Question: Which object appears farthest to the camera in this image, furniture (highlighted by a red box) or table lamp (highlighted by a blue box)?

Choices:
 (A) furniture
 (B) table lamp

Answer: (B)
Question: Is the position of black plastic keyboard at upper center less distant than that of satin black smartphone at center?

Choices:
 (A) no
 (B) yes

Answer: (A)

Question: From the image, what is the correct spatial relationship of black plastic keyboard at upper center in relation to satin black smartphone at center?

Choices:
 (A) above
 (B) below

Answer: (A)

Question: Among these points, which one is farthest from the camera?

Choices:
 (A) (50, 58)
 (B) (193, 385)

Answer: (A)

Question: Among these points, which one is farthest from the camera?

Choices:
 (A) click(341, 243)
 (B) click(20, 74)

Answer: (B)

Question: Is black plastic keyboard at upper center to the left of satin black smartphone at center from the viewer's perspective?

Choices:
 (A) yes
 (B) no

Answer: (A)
_ _ _
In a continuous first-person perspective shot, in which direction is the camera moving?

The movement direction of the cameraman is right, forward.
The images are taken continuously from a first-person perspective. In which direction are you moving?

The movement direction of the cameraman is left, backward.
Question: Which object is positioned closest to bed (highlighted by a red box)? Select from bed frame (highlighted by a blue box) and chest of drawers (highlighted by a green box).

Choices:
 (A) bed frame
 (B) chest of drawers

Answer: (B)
_ _ _
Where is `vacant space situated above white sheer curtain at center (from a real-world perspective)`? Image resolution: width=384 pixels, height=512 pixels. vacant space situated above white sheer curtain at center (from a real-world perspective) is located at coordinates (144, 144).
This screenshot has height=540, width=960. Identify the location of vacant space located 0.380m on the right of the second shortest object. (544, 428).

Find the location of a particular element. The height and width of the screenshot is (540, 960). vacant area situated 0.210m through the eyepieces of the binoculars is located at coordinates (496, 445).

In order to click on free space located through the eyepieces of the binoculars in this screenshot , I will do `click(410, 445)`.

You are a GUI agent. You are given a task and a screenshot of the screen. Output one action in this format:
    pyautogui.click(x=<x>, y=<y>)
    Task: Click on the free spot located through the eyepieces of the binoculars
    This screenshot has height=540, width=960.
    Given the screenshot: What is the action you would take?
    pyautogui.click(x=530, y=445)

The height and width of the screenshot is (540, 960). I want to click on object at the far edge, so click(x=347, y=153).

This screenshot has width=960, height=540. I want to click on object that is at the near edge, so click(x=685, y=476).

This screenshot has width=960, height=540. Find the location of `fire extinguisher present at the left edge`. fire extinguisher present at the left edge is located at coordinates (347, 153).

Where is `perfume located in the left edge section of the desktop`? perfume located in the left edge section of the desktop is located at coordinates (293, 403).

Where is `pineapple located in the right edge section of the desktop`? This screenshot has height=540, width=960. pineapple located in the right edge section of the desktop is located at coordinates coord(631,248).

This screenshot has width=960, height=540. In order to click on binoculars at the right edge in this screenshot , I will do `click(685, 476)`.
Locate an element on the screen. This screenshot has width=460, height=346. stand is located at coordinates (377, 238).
_ _ _
Starting at the line that contains "at coordinates coord(631,248)." and stopping after the line that contains "Locate an element", write those lines of the data again with "pineapple" swapped for "mango" and nothing else altered.

### FULL OUTPUT
Where is `mango located in the right edge section of the desktop`? This screenshot has height=540, width=960. mango located in the right edge section of the desktop is located at coordinates coord(631,248).

This screenshot has width=960, height=540. In order to click on binoculars at the right edge in this screenshot , I will do `click(685, 476)`.
Locate an element on the screen. This screenshot has width=460, height=346. stand is located at coordinates (377, 238).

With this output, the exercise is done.